Work to be completed
Filter the entries for the string "orange". Copy each line that has it.

Excerpted data

═══

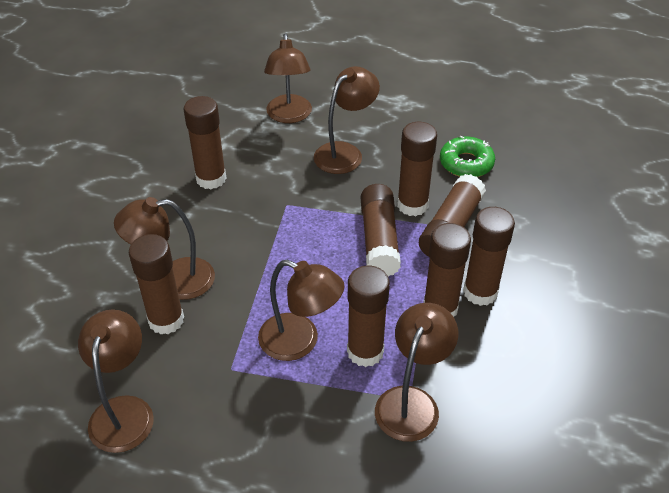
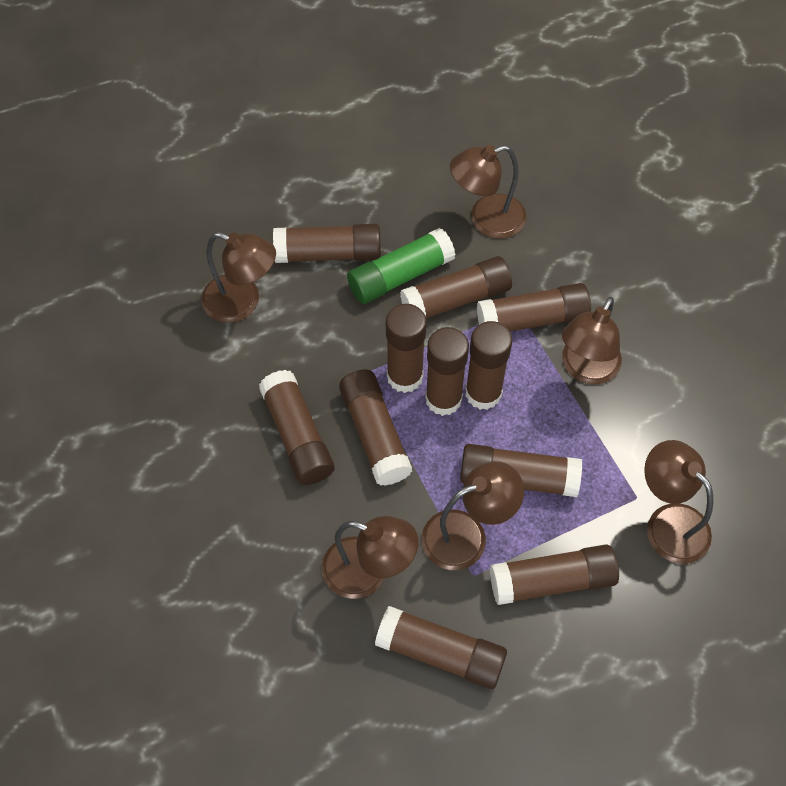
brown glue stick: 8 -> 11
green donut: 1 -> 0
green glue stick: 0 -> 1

═══

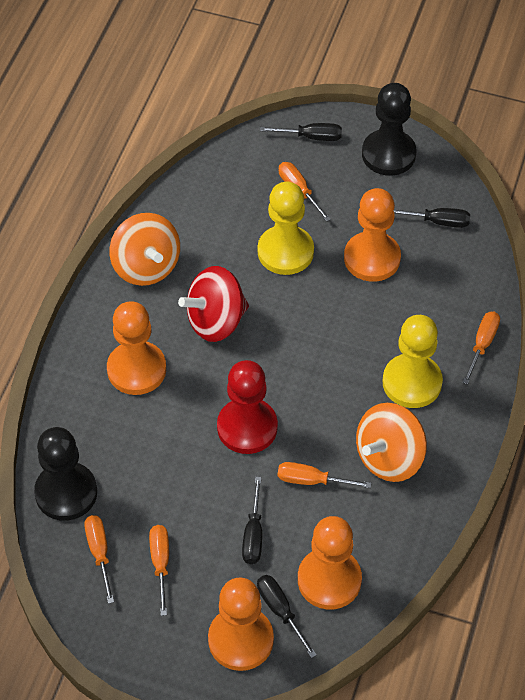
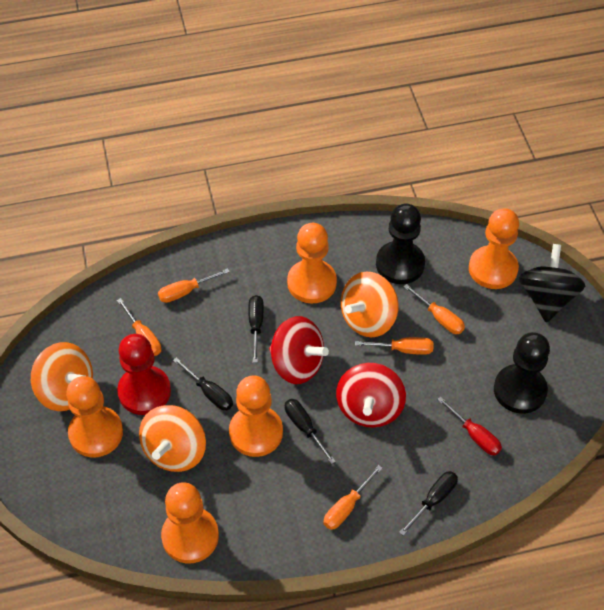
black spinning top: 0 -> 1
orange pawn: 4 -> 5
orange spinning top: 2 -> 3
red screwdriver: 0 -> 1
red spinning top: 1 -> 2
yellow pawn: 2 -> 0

═══

Reply
orange pawn: 4 -> 5
orange spinning top: 2 -> 3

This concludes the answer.